Work required
Pictures are to be left out, and only the lines below starting at the one with "IC1 pin SRCLR: 3V3 -> LD2" and ending at the one with "R4: none -> 82k (DC_IN, LD2)" are to be reproduced, each exactly, both ends included.
==== Records for this exercise ====
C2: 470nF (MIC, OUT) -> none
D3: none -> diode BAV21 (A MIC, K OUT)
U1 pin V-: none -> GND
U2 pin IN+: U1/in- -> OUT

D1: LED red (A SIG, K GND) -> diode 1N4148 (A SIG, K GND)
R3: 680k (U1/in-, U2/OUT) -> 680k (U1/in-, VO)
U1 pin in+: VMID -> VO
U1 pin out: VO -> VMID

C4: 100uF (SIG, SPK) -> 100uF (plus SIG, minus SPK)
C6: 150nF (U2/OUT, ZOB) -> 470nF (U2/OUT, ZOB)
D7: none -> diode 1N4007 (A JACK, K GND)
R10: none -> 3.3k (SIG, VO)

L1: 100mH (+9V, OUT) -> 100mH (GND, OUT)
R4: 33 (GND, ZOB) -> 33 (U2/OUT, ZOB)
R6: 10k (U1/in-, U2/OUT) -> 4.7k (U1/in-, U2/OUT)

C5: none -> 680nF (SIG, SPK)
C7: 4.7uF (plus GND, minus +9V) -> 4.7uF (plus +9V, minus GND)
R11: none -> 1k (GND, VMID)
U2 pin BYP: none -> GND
====
==== Records for this exercise ====
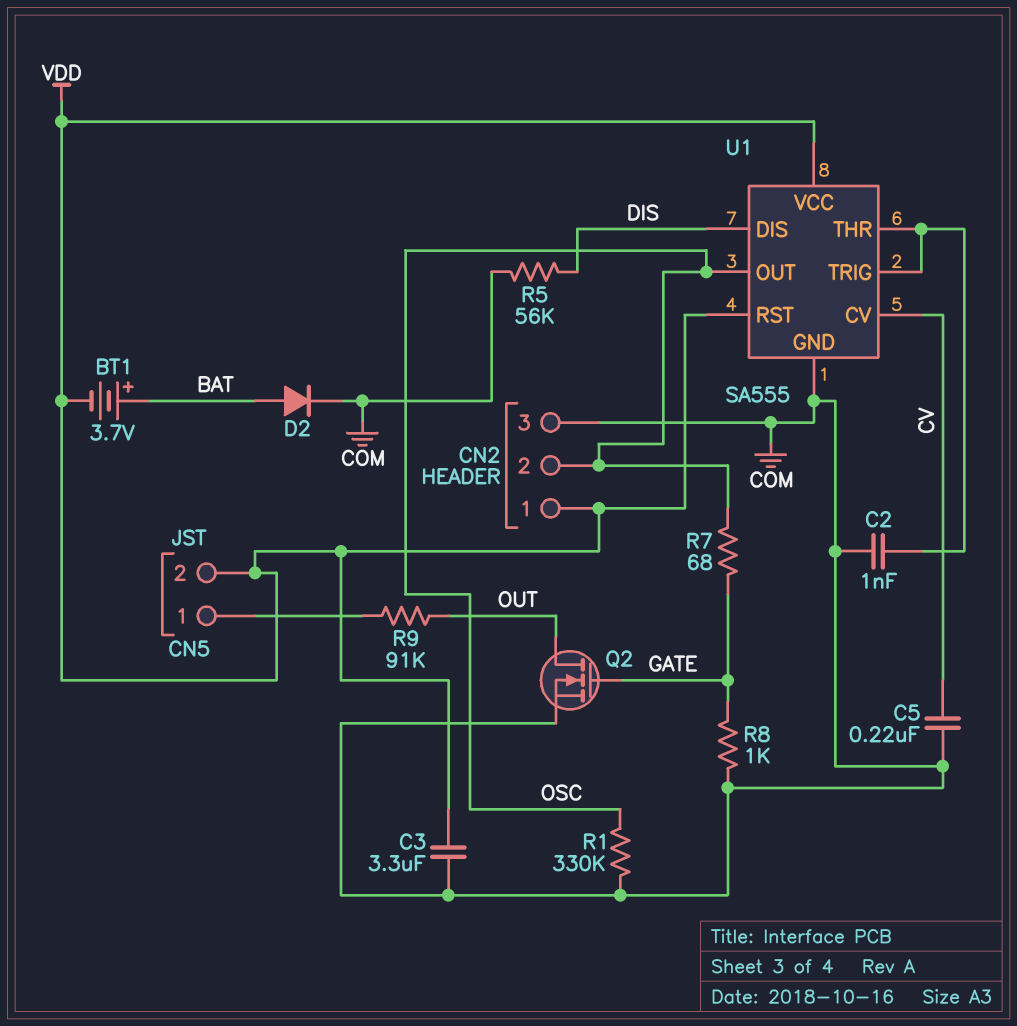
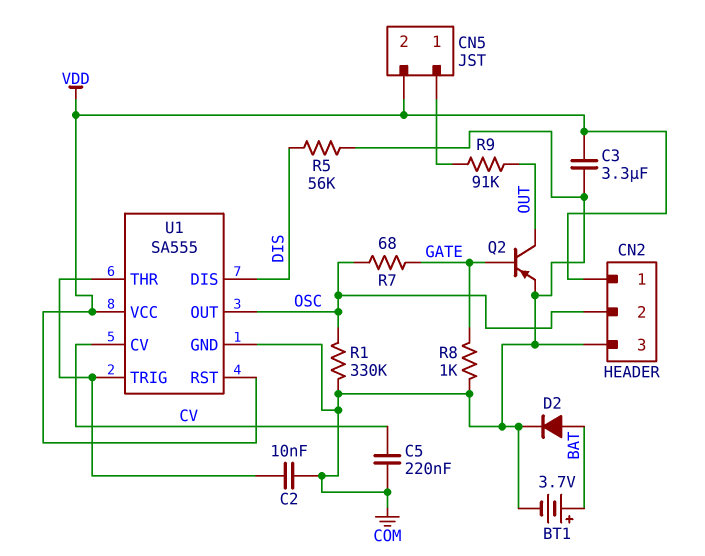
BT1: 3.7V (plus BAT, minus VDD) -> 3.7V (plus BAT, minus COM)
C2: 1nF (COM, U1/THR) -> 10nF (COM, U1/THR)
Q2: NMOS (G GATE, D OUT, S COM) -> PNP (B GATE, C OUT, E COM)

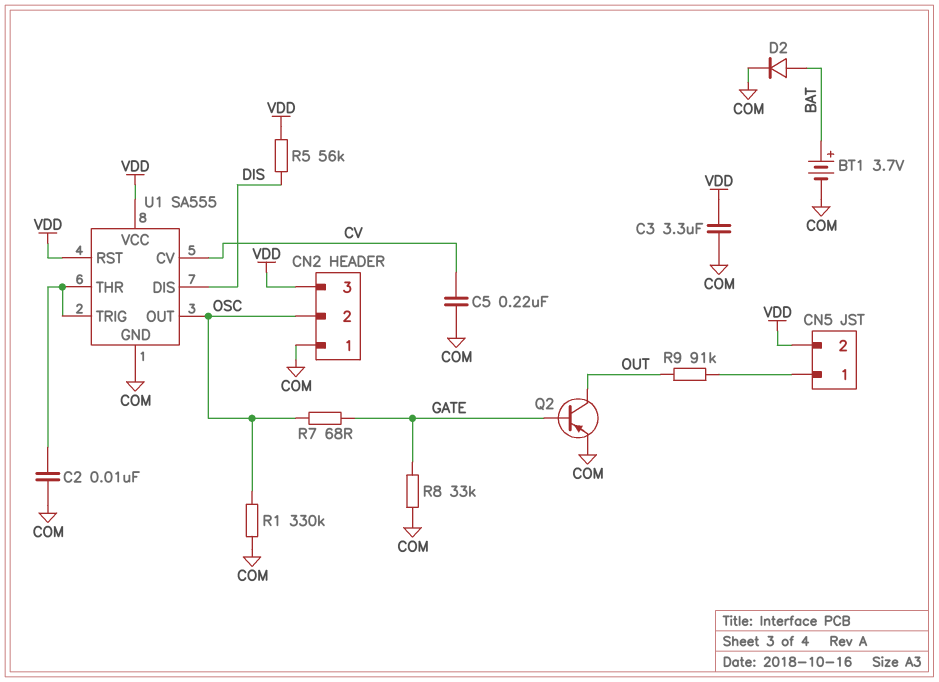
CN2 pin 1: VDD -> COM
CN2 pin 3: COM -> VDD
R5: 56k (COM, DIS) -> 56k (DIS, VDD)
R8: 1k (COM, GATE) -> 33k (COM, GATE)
====
==== Records for this exercise ====
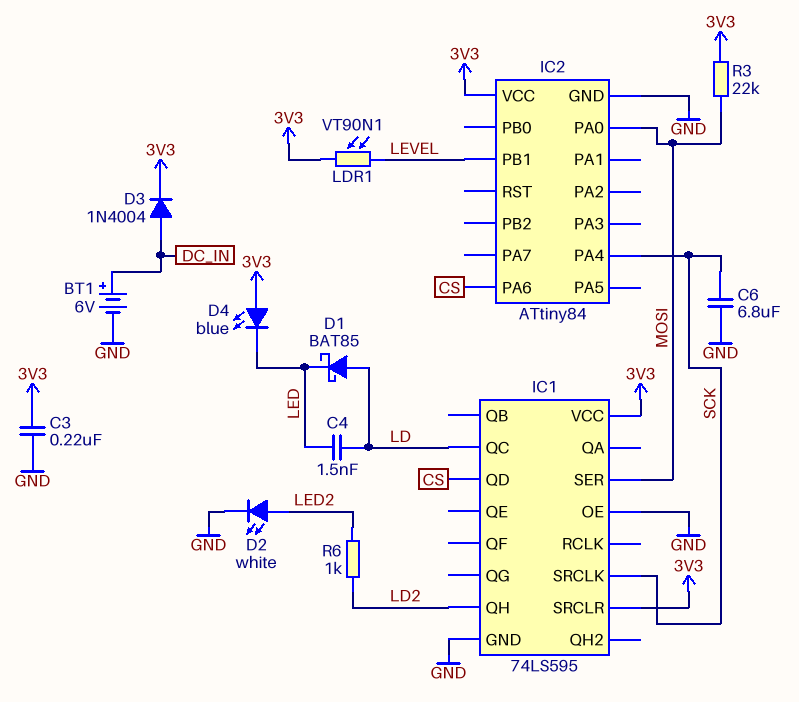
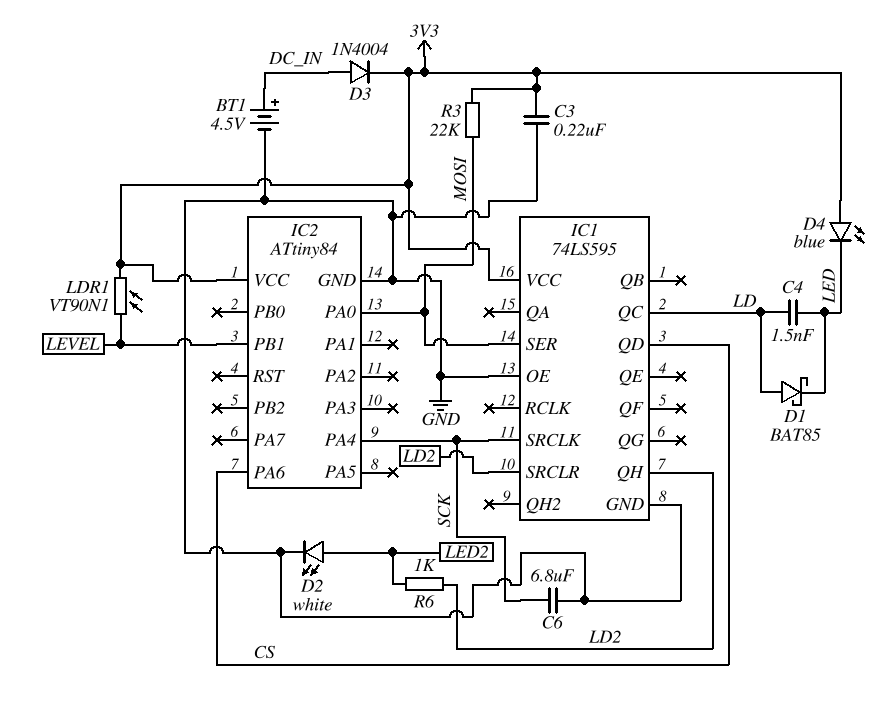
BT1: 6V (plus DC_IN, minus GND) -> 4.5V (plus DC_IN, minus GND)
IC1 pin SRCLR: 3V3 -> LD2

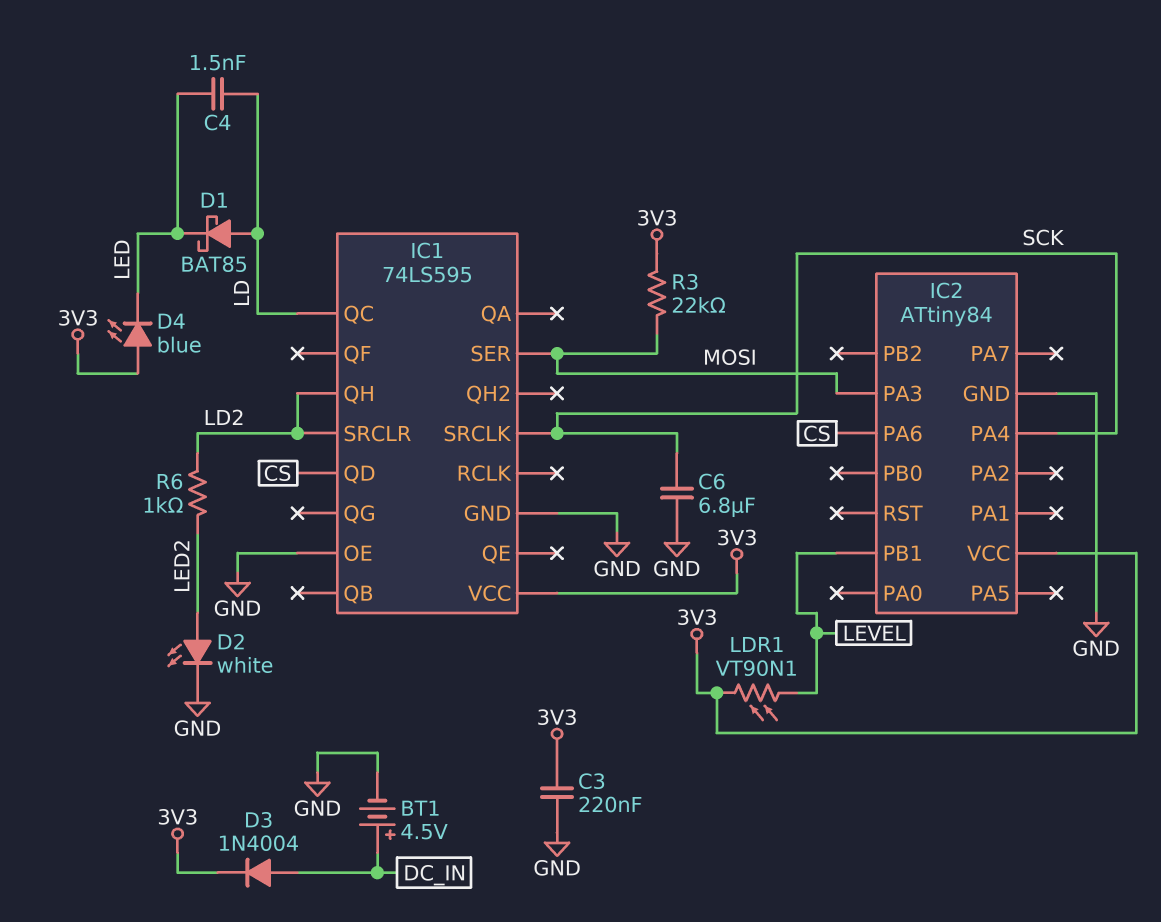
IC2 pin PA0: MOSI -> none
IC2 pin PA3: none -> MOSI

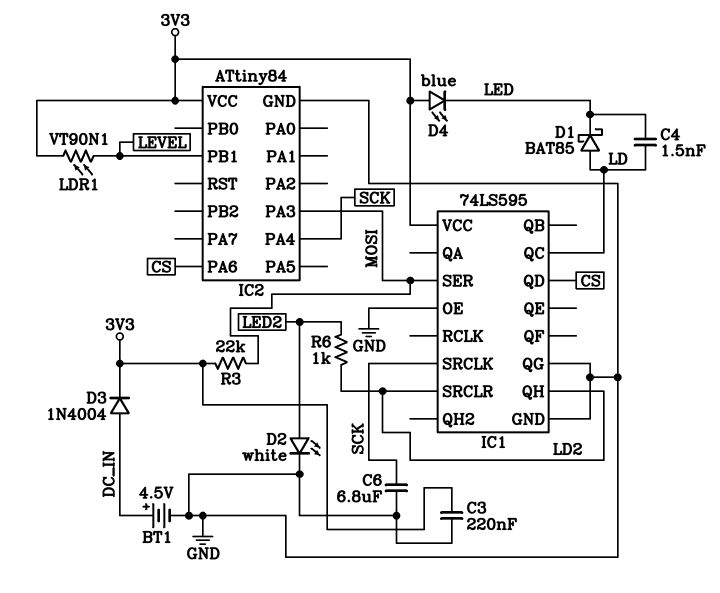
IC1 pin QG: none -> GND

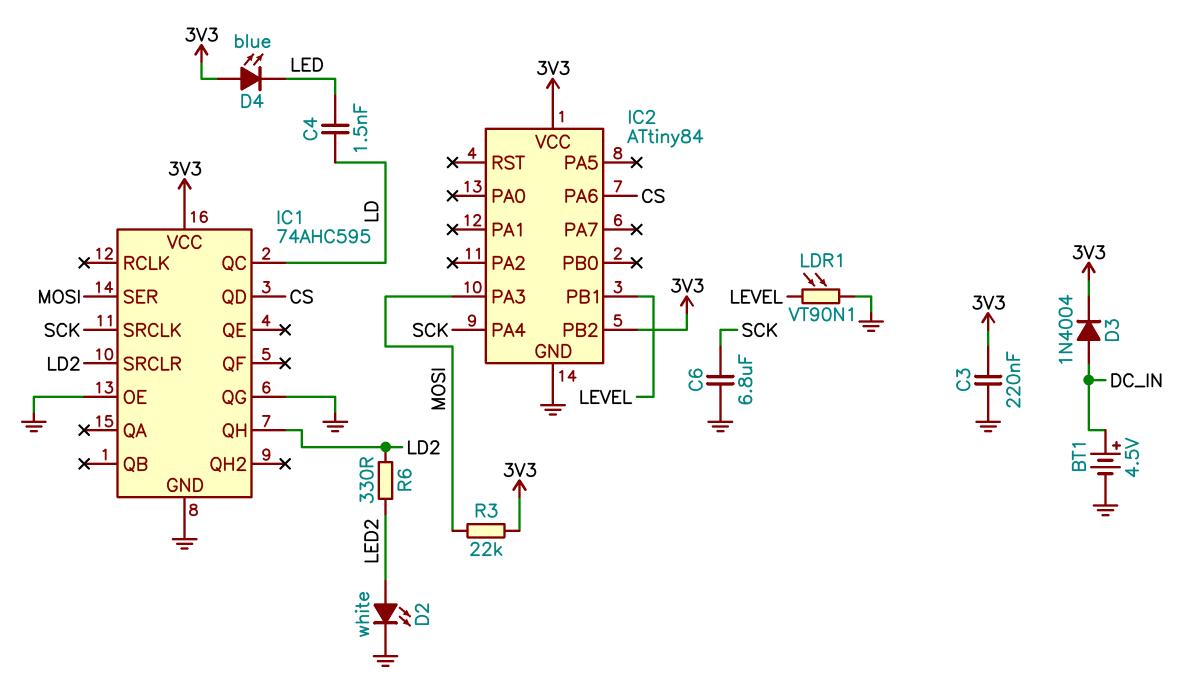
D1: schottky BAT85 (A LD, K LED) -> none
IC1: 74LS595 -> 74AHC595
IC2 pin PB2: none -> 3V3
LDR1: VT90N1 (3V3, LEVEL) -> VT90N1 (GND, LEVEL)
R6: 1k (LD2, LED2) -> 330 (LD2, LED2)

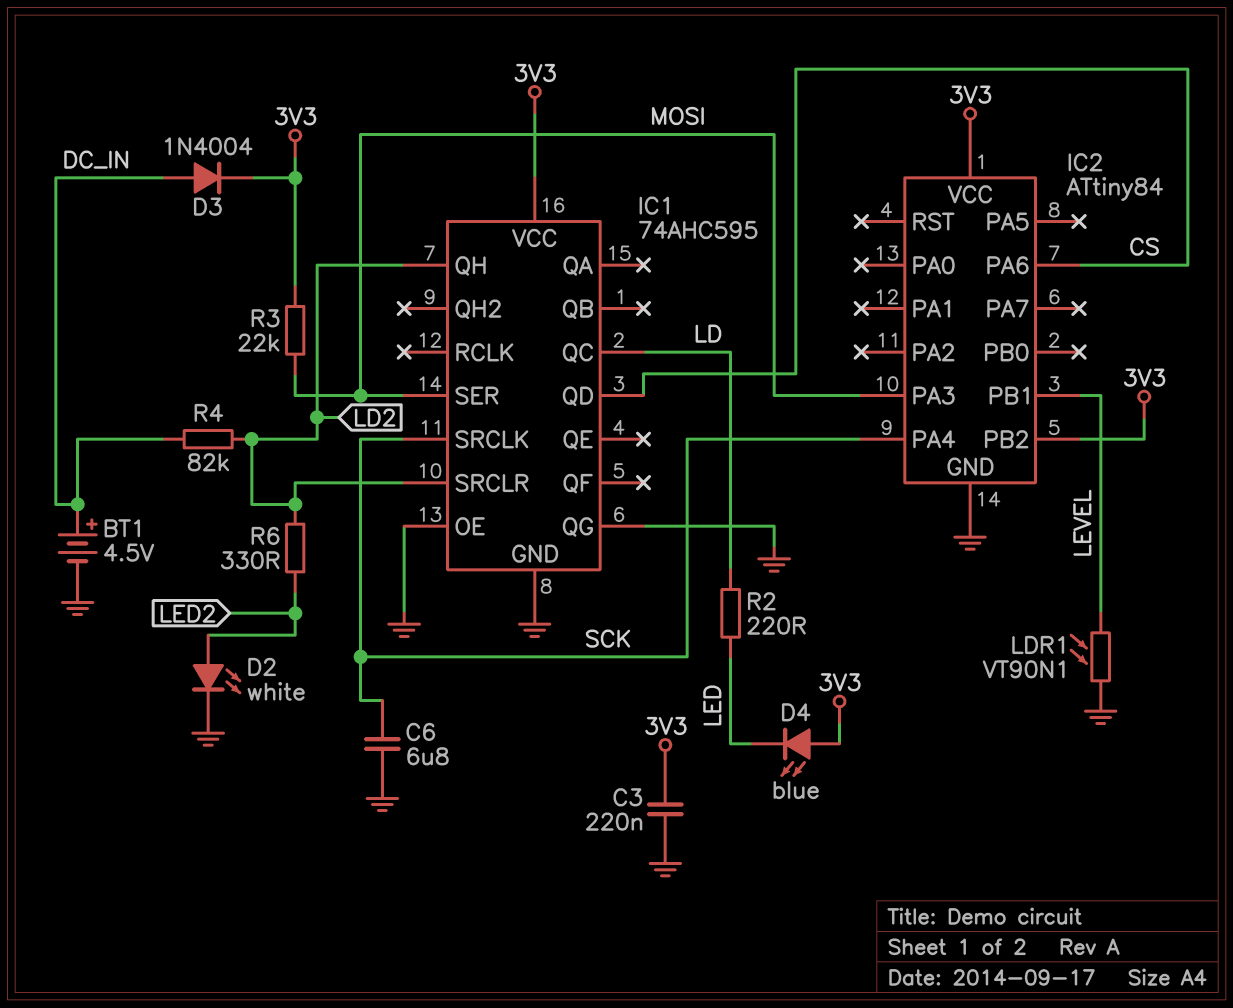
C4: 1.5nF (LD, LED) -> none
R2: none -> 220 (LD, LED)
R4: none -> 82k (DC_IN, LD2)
====
Written answer
IC1 pin SRCLR: 3V3 -> LD2

IC2 pin PA0: MOSI -> none
IC2 pin PA3: none -> MOSI

IC1 pin QG: none -> GND

D1: schottky BAT85 (A LD, K LED) -> none
IC1: 74LS595 -> 74AHC595
IC2 pin PB2: none -> 3V3
LDR1: VT90N1 (3V3, LEVEL) -> VT90N1 (GND, LEVEL)
R6: 1k (LD2, LED2) -> 330 (LD2, LED2)

C4: 1.5nF (LD, LED) -> none
R2: none -> 220 (LD, LED)
R4: none -> 82k (DC_IN, LD2)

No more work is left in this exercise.